Exercise objective:
All that should come back is the lines of the data below from the one containing "none -> orange plate F2:F3 level 1" to the one containing "none -> grey round brick H12 level 2", inclusive, exactly as they stand.

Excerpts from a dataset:
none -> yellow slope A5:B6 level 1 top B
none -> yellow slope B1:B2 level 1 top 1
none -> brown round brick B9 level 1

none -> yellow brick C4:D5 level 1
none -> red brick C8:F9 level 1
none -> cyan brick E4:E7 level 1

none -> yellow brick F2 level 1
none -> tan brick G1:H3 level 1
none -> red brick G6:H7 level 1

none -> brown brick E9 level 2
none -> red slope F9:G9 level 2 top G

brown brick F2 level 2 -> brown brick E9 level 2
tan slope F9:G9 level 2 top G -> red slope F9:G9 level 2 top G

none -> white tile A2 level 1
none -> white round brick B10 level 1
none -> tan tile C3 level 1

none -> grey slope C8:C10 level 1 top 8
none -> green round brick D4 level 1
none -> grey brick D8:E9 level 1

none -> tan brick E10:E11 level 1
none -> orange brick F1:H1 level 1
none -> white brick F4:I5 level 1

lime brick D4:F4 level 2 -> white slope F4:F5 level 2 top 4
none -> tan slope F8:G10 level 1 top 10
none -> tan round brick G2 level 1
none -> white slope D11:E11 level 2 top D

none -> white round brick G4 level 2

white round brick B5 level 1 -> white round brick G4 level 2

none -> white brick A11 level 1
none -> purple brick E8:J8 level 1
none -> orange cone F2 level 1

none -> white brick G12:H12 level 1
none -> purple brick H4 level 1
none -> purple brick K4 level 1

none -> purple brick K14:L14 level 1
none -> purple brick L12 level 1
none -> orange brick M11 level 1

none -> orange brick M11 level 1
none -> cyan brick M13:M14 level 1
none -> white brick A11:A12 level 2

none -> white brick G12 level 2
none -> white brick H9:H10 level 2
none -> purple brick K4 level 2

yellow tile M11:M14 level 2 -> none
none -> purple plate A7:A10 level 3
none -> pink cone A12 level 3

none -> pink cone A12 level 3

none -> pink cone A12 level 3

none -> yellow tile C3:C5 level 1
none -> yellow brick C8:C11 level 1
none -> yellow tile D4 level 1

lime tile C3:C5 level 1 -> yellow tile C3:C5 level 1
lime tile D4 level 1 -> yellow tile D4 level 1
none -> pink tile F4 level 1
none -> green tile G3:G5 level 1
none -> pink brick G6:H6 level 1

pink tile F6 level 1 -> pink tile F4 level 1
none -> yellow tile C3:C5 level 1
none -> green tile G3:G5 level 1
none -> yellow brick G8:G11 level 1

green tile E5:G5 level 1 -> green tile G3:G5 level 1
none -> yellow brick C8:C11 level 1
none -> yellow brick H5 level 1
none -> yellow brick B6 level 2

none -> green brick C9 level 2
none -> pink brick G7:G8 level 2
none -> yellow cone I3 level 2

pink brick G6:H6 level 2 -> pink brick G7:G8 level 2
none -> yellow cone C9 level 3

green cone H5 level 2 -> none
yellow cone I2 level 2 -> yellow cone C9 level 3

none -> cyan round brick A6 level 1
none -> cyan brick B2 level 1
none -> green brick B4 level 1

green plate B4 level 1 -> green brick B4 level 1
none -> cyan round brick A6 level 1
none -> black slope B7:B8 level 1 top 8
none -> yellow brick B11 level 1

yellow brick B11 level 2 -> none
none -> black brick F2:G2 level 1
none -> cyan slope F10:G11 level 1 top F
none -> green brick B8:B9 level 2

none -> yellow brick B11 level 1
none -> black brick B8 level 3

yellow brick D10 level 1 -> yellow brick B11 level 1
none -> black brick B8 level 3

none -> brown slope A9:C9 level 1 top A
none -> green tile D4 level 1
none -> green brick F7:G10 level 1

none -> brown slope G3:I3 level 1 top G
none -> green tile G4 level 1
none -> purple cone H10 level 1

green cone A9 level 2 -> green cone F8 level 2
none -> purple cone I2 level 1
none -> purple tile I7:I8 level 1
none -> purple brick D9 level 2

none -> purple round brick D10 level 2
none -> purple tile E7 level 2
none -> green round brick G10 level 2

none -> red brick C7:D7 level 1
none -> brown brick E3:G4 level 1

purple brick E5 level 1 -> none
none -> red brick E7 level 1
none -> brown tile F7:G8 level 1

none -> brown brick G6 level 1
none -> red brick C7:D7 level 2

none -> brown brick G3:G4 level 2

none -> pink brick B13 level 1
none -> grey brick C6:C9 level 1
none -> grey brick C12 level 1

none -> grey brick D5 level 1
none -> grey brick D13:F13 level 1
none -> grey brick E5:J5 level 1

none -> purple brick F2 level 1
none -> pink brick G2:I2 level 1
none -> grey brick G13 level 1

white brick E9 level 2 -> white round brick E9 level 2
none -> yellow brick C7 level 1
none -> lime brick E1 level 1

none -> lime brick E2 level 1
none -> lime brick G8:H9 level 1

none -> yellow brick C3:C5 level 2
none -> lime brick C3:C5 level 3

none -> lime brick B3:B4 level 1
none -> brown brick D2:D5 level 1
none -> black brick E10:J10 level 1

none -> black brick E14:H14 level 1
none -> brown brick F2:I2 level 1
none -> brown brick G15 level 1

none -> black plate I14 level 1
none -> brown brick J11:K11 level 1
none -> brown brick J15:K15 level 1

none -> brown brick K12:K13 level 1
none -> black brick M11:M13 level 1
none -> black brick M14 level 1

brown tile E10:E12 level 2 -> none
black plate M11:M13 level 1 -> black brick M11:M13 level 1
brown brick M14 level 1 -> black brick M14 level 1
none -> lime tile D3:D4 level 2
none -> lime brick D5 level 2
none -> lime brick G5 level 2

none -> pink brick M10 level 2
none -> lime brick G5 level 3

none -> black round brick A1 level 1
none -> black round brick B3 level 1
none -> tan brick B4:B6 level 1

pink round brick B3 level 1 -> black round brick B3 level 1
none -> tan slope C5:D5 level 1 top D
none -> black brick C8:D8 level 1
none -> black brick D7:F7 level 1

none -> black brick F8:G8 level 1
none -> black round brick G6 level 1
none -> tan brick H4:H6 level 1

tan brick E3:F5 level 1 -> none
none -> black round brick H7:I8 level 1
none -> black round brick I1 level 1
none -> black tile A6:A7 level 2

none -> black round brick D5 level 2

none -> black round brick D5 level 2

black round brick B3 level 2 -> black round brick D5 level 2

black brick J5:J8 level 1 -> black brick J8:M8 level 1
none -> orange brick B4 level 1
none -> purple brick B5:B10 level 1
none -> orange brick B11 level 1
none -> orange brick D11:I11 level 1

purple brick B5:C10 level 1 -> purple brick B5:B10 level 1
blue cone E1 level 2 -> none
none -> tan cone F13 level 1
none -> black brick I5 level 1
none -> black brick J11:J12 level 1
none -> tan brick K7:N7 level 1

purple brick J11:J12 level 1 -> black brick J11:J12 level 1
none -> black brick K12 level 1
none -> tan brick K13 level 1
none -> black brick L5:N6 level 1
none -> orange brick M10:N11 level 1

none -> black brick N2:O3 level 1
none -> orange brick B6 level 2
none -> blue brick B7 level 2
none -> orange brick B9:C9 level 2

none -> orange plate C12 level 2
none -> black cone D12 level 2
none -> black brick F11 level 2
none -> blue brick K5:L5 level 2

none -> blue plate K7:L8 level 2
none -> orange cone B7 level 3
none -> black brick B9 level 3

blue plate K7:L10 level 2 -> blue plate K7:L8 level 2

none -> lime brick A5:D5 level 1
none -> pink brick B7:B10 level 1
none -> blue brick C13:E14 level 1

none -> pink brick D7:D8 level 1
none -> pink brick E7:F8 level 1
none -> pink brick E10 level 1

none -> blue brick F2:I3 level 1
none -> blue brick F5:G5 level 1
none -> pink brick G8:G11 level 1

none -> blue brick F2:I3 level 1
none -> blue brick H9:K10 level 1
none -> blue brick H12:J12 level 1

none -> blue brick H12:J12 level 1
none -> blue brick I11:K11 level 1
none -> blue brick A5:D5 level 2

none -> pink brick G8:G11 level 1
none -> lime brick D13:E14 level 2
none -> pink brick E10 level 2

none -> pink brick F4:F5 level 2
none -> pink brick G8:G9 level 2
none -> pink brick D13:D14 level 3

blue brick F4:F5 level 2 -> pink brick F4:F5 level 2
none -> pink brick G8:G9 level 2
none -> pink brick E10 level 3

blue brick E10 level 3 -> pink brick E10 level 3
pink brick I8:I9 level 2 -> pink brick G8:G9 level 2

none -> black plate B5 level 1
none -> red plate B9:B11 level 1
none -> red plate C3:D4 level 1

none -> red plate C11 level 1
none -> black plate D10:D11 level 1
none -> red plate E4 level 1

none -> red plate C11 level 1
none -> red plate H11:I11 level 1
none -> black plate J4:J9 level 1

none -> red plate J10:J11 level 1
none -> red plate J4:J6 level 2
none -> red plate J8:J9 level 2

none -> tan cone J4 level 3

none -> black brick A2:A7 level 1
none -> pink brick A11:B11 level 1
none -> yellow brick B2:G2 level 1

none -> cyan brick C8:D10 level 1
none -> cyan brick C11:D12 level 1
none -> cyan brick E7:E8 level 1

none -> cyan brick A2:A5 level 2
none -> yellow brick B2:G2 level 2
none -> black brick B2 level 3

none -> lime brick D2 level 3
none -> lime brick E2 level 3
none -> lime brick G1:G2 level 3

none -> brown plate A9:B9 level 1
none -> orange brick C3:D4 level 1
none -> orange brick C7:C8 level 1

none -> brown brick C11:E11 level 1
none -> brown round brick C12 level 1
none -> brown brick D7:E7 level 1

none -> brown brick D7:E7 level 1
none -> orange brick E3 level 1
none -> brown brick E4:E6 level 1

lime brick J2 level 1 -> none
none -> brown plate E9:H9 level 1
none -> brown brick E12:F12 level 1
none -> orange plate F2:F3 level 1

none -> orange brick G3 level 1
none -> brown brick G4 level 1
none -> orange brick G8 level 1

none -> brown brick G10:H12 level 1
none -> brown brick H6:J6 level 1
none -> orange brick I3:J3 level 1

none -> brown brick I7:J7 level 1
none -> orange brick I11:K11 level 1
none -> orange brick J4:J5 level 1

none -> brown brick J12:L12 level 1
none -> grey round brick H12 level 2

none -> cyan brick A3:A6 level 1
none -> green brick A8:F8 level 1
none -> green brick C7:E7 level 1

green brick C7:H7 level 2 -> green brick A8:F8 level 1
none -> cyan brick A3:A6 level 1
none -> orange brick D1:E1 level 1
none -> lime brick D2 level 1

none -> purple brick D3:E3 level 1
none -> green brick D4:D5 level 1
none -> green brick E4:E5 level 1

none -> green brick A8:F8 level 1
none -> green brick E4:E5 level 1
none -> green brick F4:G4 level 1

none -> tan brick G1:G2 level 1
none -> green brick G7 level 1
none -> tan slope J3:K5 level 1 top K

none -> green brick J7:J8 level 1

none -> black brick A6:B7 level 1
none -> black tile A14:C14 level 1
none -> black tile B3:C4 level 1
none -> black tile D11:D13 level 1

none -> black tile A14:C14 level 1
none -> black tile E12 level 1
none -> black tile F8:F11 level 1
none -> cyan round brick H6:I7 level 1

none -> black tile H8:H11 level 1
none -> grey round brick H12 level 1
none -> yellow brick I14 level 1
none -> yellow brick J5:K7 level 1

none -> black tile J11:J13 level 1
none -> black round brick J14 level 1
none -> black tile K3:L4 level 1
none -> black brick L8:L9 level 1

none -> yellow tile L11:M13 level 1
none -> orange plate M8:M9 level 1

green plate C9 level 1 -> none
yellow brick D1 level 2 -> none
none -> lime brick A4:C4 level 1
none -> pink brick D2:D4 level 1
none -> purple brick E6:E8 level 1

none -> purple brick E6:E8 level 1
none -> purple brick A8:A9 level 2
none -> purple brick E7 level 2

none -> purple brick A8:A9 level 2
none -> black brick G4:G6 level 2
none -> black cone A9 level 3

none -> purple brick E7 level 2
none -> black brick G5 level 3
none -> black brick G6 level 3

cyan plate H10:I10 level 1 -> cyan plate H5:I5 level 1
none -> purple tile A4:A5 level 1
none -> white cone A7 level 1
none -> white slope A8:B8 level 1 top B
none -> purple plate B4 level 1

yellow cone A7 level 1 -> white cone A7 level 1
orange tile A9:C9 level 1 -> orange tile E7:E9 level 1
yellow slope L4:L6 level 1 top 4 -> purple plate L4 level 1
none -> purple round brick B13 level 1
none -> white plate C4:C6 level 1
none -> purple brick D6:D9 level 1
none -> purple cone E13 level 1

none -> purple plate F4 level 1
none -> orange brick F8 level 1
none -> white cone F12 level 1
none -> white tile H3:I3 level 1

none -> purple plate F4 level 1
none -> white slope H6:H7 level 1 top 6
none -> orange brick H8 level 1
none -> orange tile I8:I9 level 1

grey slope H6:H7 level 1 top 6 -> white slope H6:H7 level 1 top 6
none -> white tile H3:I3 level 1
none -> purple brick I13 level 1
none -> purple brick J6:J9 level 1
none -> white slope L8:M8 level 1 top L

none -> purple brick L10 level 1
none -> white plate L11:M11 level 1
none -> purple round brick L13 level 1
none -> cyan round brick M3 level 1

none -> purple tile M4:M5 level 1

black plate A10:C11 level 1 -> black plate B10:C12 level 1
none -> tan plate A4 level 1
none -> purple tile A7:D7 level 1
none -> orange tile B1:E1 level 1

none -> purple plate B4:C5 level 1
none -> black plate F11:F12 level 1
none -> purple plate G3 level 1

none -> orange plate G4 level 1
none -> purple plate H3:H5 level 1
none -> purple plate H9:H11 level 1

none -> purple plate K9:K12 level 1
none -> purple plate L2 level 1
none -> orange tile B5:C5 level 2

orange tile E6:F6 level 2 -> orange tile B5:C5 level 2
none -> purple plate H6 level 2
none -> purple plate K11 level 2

Output:
none -> orange plate F2:F3 level 1

none -> orange brick G3 level 1
none -> brown brick G4 level 1
none -> orange brick G8 level 1

none -> brown brick G10:H12 level 1
none -> brown brick H6:J6 level 1
none -> orange brick I3:J3 level 1

none -> brown brick I7:J7 level 1
none -> orange brick I11:K11 level 1
none -> orange brick J4:J5 level 1

none -> brown brick J12:L12 level 1
none -> grey round brick H12 level 2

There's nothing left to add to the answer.